* Directions for this task: The entries below should be output exactly as written.

* Provided entries:
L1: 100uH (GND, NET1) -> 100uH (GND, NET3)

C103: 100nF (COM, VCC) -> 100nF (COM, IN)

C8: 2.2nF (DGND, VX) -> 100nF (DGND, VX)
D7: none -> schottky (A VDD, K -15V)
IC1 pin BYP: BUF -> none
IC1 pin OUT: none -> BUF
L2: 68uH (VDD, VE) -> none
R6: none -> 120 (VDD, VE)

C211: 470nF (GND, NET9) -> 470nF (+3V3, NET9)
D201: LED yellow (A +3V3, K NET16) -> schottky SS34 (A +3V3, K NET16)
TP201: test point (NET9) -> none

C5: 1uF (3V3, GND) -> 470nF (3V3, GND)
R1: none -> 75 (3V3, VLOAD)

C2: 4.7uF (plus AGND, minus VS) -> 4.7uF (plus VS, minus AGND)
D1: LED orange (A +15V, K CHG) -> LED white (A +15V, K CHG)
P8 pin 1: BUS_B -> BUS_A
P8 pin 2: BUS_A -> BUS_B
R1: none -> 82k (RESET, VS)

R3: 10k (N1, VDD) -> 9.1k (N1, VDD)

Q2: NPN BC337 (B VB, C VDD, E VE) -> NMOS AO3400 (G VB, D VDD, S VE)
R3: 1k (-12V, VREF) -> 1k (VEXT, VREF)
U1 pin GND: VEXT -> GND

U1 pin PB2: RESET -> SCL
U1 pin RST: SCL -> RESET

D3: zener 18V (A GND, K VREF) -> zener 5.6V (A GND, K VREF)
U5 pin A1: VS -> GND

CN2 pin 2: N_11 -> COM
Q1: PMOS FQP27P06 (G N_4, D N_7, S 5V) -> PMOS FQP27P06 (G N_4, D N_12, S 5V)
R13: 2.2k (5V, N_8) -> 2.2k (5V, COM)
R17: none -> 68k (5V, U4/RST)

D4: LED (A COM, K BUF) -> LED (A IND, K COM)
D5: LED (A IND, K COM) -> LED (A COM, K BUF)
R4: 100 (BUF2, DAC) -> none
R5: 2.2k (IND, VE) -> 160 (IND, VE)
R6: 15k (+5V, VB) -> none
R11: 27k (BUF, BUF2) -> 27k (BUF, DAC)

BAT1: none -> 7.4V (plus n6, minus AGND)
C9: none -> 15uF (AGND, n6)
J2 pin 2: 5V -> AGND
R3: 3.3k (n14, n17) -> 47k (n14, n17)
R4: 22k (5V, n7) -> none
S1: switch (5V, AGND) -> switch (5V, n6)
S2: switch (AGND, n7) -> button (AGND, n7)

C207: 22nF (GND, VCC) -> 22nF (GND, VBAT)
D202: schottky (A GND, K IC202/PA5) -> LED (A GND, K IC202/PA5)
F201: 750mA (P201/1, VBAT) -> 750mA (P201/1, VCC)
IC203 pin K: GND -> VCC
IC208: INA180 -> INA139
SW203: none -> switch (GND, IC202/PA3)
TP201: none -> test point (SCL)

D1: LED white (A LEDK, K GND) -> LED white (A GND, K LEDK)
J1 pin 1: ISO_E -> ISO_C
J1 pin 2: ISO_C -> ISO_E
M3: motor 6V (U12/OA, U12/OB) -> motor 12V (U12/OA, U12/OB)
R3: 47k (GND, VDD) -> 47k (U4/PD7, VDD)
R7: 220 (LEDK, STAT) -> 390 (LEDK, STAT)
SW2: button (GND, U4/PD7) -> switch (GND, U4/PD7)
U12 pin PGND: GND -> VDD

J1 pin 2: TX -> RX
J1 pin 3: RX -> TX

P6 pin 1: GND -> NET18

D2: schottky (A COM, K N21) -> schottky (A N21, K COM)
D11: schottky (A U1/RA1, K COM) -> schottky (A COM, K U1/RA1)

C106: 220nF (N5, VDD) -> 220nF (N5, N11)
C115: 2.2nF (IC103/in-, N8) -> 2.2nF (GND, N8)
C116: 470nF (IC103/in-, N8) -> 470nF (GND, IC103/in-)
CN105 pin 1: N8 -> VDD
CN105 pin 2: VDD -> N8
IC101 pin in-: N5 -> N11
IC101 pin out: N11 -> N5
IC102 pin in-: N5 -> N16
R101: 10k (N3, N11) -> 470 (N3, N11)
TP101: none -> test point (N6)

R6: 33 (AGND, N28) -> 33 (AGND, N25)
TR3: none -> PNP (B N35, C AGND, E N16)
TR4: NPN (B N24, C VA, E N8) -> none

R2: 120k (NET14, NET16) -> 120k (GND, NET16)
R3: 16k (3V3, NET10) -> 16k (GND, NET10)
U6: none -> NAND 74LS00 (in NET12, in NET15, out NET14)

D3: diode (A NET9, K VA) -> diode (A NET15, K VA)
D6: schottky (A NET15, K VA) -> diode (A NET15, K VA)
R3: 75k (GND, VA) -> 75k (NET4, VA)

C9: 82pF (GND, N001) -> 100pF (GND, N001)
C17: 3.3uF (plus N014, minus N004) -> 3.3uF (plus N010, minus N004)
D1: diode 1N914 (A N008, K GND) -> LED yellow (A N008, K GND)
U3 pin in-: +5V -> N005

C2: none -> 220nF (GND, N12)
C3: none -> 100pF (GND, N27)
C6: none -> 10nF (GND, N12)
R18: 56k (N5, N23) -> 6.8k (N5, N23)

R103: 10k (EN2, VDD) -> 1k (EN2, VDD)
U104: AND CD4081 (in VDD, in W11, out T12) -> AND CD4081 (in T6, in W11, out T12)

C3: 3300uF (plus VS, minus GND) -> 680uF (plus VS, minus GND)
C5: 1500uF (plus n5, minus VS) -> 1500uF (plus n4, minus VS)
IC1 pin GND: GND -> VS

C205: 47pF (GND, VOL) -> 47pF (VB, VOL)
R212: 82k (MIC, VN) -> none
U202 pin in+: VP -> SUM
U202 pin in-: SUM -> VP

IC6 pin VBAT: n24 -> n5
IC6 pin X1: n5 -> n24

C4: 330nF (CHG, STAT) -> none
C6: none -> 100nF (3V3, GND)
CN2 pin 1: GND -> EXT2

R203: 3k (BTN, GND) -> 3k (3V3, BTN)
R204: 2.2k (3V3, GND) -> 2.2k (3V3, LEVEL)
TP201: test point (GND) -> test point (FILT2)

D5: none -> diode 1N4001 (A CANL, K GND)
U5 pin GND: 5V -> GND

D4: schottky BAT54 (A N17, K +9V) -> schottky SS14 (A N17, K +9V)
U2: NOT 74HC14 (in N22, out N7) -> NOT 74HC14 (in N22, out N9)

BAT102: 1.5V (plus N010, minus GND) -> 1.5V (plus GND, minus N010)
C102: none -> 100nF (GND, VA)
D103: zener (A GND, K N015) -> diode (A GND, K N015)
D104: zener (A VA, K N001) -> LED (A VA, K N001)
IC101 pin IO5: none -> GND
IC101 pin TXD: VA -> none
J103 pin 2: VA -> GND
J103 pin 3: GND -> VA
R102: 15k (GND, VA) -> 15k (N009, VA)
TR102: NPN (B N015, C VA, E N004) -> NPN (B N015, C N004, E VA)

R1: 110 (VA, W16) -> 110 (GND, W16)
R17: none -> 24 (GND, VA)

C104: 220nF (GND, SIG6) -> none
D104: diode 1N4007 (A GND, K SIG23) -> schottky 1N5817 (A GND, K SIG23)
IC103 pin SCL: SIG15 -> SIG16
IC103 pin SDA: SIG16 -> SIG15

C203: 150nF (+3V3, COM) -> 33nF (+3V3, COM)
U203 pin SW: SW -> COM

* Task solution:
L1: 100uH (GND, NET1) -> 100uH (GND, NET3)

C103: 100nF (COM, VCC) -> 100nF (COM, IN)

C8: 2.2nF (DGND, VX) -> 100nF (DGND, VX)
D7: none -> schottky (A VDD, K -15V)
IC1 pin BYP: BUF -> none
IC1 pin OUT: none -> BUF
L2: 68uH (VDD, VE) -> none
R6: none -> 120 (VDD, VE)

C211: 470nF (GND, NET9) -> 470nF (+3V3, NET9)
D201: LED yellow (A +3V3, K NET16) -> schottky SS34 (A +3V3, K NET16)
TP201: test point (NET9) -> none

C5: 1uF (3V3, GND) -> 470nF (3V3, GND)
R1: none -> 75 (3V3, VLOAD)

C2: 4.7uF (plus AGND, minus VS) -> 4.7uF (plus VS, minus AGND)
D1: LED orange (A +15V, K CHG) -> LED white (A +15V, K CHG)
P8 pin 1: BUS_B -> BUS_A
P8 pin 2: BUS_A -> BUS_B
R1: none -> 82k (RESET, VS)

R3: 10k (N1, VDD) -> 9.1k (N1, VDD)

Q2: NPN BC337 (B VB, C VDD, E VE) -> NMOS AO3400 (G VB, D VDD, S VE)
R3: 1k (-12V, VREF) -> 1k (VEXT, VREF)
U1 pin GND: VEXT -> GND

U1 pin PB2: RESET -> SCL
U1 pin RST: SCL -> RESET

D3: zener 18V (A GND, K VREF) -> zener 5.6V (A GND, K VREF)
U5 pin A1: VS -> GND

CN2 pin 2: N_11 -> COM
Q1: PMOS FQP27P06 (G N_4, D N_7, S 5V) -> PMOS FQP27P06 (G N_4, D N_12, S 5V)
R13: 2.2k (5V, N_8) -> 2.2k (5V, COM)
R17: none -> 68k (5V, U4/RST)

D4: LED (A COM, K BUF) -> LED (A IND, K COM)
D5: LED (A IND, K COM) -> LED (A COM, K BUF)
R4: 100 (BUF2, DAC) -> none
R5: 2.2k (IND, VE) -> 160 (IND, VE)
R6: 15k (+5V, VB) -> none
R11: 27k (BUF, BUF2) -> 27k (BUF, DAC)

BAT1: none -> 7.4V (plus n6, minus AGND)
C9: none -> 15uF (AGND, n6)
J2 pin 2: 5V -> AGND
R3: 3.3k (n14, n17) -> 47k (n14, n17)
R4: 22k (5V, n7) -> none
S1: switch (5V, AGND) -> switch (5V, n6)
S2: switch (AGND, n7) -> button (AGND, n7)

C207: 22nF (GND, VCC) -> 22nF (GND, VBAT)
D202: schottky (A GND, K IC202/PA5) -> LED (A GND, K IC202/PA5)
F201: 750mA (P201/1, VBAT) -> 750mA (P201/1, VCC)
IC203 pin K: GND -> VCC
IC208: INA180 -> INA139
SW203: none -> switch (GND, IC202/PA3)
TP201: none -> test point (SCL)

D1: LED white (A LEDK, K GND) -> LED white (A GND, K LEDK)
J1 pin 1: ISO_E -> ISO_C
J1 pin 2: ISO_C -> ISO_E
M3: motor 6V (U12/OA, U12/OB) -> motor 12V (U12/OA, U12/OB)
R3: 47k (GND, VDD) -> 47k (U4/PD7, VDD)
R7: 220 (LEDK, STAT) -> 390 (LEDK, STAT)
SW2: button (GND, U4/PD7) -> switch (GND, U4/PD7)
U12 pin PGND: GND -> VDD

J1 pin 2: TX -> RX
J1 pin 3: RX -> TX

P6 pin 1: GND -> NET18

D2: schottky (A COM, K N21) -> schottky (A N21, K COM)
D11: schottky (A U1/RA1, K COM) -> schottky (A COM, K U1/RA1)

C106: 220nF (N5, VDD) -> 220nF (N5, N11)
C115: 2.2nF (IC103/in-, N8) -> 2.2nF (GND, N8)
C116: 470nF (IC103/in-, N8) -> 470nF (GND, IC103/in-)
CN105 pin 1: N8 -> VDD
CN105 pin 2: VDD -> N8
IC101 pin in-: N5 -> N11
IC101 pin out: N11 -> N5
IC102 pin in-: N5 -> N16
R101: 10k (N3, N11) -> 470 (N3, N11)
TP101: none -> test point (N6)

R6: 33 (AGND, N28) -> 33 (AGND, N25)
TR3: none -> PNP (B N35, C AGND, E N16)
TR4: NPN (B N24, C VA, E N8) -> none

R2: 120k (NET14, NET16) -> 120k (GND, NET16)
R3: 16k (3V3, NET10) -> 16k (GND, NET10)
U6: none -> NAND 74LS00 (in NET12, in NET15, out NET14)

D3: diode (A NET9, K VA) -> diode (A NET15, K VA)
D6: schottky (A NET15, K VA) -> diode (A NET15, K VA)
R3: 75k (GND, VA) -> 75k (NET4, VA)

C9: 82pF (GND, N001) -> 100pF (GND, N001)
C17: 3.3uF (plus N014, minus N004) -> 3.3uF (plus N010, minus N004)
D1: diode 1N914 (A N008, K GND) -> LED yellow (A N008, K GND)
U3 pin in-: +5V -> N005

C2: none -> 220nF (GND, N12)
C3: none -> 100pF (GND, N27)
C6: none -> 10nF (GND, N12)
R18: 56k (N5, N23) -> 6.8k (N5, N23)

R103: 10k (EN2, VDD) -> 1k (EN2, VDD)
U104: AND CD4081 (in VDD, in W11, out T12) -> AND CD4081 (in T6, in W11, out T12)

C3: 3300uF (plus VS, minus GND) -> 680uF (plus VS, minus GND)
C5: 1500uF (plus n5, minus VS) -> 1500uF (plus n4, minus VS)
IC1 pin GND: GND -> VS

C205: 47pF (GND, VOL) -> 47pF (VB, VOL)
R212: 82k (MIC, VN) -> none
U202 pin in+: VP -> SUM
U202 pin in-: SUM -> VP

IC6 pin VBAT: n24 -> n5
IC6 pin X1: n5 -> n24

C4: 330nF (CHG, STAT) -> none
C6: none -> 100nF (3V3, GND)
CN2 pin 1: GND -> EXT2

R203: 3k (BTN, GND) -> 3k (3V3, BTN)
R204: 2.2k (3V3, GND) -> 2.2k (3V3, LEVEL)
TP201: test point (GND) -> test point (FILT2)

D5: none -> diode 1N4001 (A CANL, K GND)
U5 pin GND: 5V -> GND

D4: schottky BAT54 (A N17, K +9V) -> schottky SS14 (A N17, K +9V)
U2: NOT 74HC14 (in N22, out N7) -> NOT 74HC14 (in N22, out N9)

BAT102: 1.5V (plus N010, minus GND) -> 1.5V (plus GND, minus N010)
C102: none -> 100nF (GND, VA)
D103: zener (A GND, K N015) -> diode (A GND, K N015)
D104: zener (A VA, K N001) -> LED (A VA, K N001)
IC101 pin IO5: none -> GND
IC101 pin TXD: VA -> none
J103 pin 2: VA -> GND
J103 pin 3: GND -> VA
R102: 15k (GND, VA) -> 15k (N009, VA)
TR102: NPN (B N015, C VA, E N004) -> NPN (B N015, C N004, E VA)

R1: 110 (VA, W16) -> 110 (GND, W16)
R17: none -> 24 (GND, VA)

C104: 220nF (GND, SIG6) -> none
D104: diode 1N4007 (A GND, K SIG23) -> schottky 1N5817 (A GND, K SIG23)
IC103 pin SCL: SIG15 -> SIG16
IC103 pin SDA: SIG16 -> SIG15

C203: 150nF (+3V3, COM) -> 33nF (+3V3, COM)
U203 pin SW: SW -> COM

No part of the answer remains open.